Your output must match the records below character for character.

Provided records:
________________________

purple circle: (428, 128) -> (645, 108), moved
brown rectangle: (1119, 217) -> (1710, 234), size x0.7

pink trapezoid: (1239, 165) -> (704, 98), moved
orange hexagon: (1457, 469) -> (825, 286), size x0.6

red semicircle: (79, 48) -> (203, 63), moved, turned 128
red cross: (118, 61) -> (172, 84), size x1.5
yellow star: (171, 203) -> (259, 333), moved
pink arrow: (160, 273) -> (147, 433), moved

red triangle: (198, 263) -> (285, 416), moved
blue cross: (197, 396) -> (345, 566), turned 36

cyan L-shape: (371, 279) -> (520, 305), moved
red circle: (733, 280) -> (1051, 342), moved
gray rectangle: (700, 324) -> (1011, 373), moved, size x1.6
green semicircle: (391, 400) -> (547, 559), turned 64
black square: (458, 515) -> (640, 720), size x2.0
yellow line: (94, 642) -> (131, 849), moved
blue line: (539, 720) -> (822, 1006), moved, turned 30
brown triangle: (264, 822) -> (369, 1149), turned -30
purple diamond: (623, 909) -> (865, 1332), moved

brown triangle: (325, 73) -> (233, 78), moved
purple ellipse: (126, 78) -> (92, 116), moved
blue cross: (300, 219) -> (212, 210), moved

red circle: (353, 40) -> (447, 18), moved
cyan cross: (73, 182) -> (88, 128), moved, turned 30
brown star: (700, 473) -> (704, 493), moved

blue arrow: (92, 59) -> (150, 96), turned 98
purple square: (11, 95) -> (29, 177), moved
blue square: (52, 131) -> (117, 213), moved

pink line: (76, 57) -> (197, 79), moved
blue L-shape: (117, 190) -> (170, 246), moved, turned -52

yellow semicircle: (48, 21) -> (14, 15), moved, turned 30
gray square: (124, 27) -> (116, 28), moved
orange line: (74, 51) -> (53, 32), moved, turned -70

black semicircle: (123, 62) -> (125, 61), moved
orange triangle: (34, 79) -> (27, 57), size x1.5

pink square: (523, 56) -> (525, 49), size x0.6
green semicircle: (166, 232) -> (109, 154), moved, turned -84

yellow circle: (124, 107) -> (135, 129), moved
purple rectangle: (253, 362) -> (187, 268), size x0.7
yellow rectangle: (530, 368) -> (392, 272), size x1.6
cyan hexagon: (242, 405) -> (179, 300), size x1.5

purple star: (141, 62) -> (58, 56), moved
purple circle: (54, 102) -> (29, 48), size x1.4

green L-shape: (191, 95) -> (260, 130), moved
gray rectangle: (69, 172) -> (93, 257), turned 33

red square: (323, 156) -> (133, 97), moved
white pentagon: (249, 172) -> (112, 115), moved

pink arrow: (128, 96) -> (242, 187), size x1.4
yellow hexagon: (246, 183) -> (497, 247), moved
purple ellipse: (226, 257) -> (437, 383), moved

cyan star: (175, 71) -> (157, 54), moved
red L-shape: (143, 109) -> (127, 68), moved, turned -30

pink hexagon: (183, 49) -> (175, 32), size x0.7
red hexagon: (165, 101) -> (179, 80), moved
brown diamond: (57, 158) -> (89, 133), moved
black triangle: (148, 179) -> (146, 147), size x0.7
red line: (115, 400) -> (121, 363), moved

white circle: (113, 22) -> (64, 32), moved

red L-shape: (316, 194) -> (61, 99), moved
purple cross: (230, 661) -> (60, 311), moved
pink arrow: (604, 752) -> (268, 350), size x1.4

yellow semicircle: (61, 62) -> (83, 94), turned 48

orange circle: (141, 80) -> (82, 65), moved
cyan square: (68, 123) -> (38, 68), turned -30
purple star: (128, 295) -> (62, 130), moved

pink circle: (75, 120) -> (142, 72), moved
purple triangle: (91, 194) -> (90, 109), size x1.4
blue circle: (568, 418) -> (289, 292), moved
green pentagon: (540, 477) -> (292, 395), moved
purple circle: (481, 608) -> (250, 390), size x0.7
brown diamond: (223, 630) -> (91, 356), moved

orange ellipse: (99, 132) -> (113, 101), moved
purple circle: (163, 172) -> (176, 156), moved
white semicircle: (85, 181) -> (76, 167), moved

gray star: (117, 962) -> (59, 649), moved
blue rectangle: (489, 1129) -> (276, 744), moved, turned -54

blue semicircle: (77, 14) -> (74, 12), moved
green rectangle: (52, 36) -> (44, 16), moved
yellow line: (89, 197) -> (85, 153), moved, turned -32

________________________

Result of this task:
purple circle: (428, 128) -> (645, 108), moved
brown rectangle: (1119, 217) -> (1710, 234), size x0.7

pink trapezoid: (1239, 165) -> (704, 98), moved
orange hexagon: (1457, 469) -> (825, 286), size x0.6

red semicircle: (79, 48) -> (203, 63), moved, turned 128
red cross: (118, 61) -> (172, 84), size x1.5
yellow star: (171, 203) -> (259, 333), moved
pink arrow: (160, 273) -> (147, 433), moved

red triangle: (198, 263) -> (285, 416), moved
blue cross: (197, 396) -> (345, 566), turned 36

cyan L-shape: (371, 279) -> (520, 305), moved
red circle: (733, 280) -> (1051, 342), moved
gray rectangle: (700, 324) -> (1011, 373), moved, size x1.6
green semicircle: (391, 400) -> (547, 559), turned 64
black square: (458, 515) -> (640, 720), size x2.0
yellow line: (94, 642) -> (131, 849), moved
blue line: (539, 720) -> (822, 1006), moved, turned 30
brown triangle: (264, 822) -> (369, 1149), turned -30
purple diamond: (623, 909) -> (865, 1332), moved

brown triangle: (325, 73) -> (233, 78), moved
purple ellipse: (126, 78) -> (92, 116), moved
blue cross: (300, 219) -> (212, 210), moved

red circle: (353, 40) -> (447, 18), moved
cyan cross: (73, 182) -> (88, 128), moved, turned 30
brown star: (700, 473) -> (704, 493), moved

blue arrow: (92, 59) -> (150, 96), turned 98
purple square: (11, 95) -> (29, 177), moved
blue square: (52, 131) -> (117, 213), moved

pink line: (76, 57) -> (197, 79), moved
blue L-shape: (117, 190) -> (170, 246), moved, turned -52

yellow semicircle: (48, 21) -> (14, 15), moved, turned 30
gray square: (124, 27) -> (116, 28), moved
orange line: (74, 51) -> (53, 32), moved, turned -70

black semicircle: (123, 62) -> (125, 61), moved
orange triangle: (34, 79) -> (27, 57), size x1.5

pink square: (523, 56) -> (525, 49), size x0.6
green semicircle: (166, 232) -> (109, 154), moved, turned -84

yellow circle: (124, 107) -> (135, 129), moved
purple rectangle: (253, 362) -> (187, 268), size x0.7
yellow rectangle: (530, 368) -> (392, 272), size x1.6
cyan hexagon: (242, 405) -> (179, 300), size x1.5

purple star: (141, 62) -> (58, 56), moved
purple circle: (54, 102) -> (29, 48), size x1.4

green L-shape: (191, 95) -> (260, 130), moved
gray rectangle: (69, 172) -> (93, 257), turned 33

red square: (323, 156) -> (133, 97), moved
white pentagon: (249, 172) -> (112, 115), moved

pink arrow: (128, 96) -> (242, 187), size x1.4
yellow hexagon: (246, 183) -> (497, 247), moved
purple ellipse: (226, 257) -> (437, 383), moved

cyan star: (175, 71) -> (157, 54), moved
red L-shape: (143, 109) -> (127, 68), moved, turned -30

pink hexagon: (183, 49) -> (175, 32), size x0.7
red hexagon: (165, 101) -> (179, 80), moved
brown diamond: (57, 158) -> (89, 133), moved
black triangle: (148, 179) -> (146, 147), size x0.7
red line: (115, 400) -> (121, 363), moved

white circle: (113, 22) -> (64, 32), moved

red L-shape: (316, 194) -> (61, 99), moved
purple cross: (230, 661) -> (60, 311), moved
pink arrow: (604, 752) -> (268, 350), size x1.4

yellow semicircle: (61, 62) -> (83, 94), turned 48

orange circle: (141, 80) -> (82, 65), moved
cyan square: (68, 123) -> (38, 68), turned -30
purple star: (128, 295) -> (62, 130), moved

pink circle: (75, 120) -> (142, 72), moved
purple triangle: (91, 194) -> (90, 109), size x1.4
blue circle: (568, 418) -> (289, 292), moved
green pentagon: (540, 477) -> (292, 395), moved
purple circle: (481, 608) -> (250, 390), size x0.7
brown diamond: (223, 630) -> (91, 356), moved

orange ellipse: (99, 132) -> (113, 101), moved
purple circle: (163, 172) -> (176, 156), moved
white semicircle: (85, 181) -> (76, 167), moved

gray star: (117, 962) -> (59, 649), moved
blue rectangle: (489, 1129) -> (276, 744), moved, turned -54

blue semicircle: (77, 14) -> (74, 12), moved
green rectangle: (52, 36) -> (44, 16), moved
yellow line: (89, 197) -> (85, 153), moved, turned -32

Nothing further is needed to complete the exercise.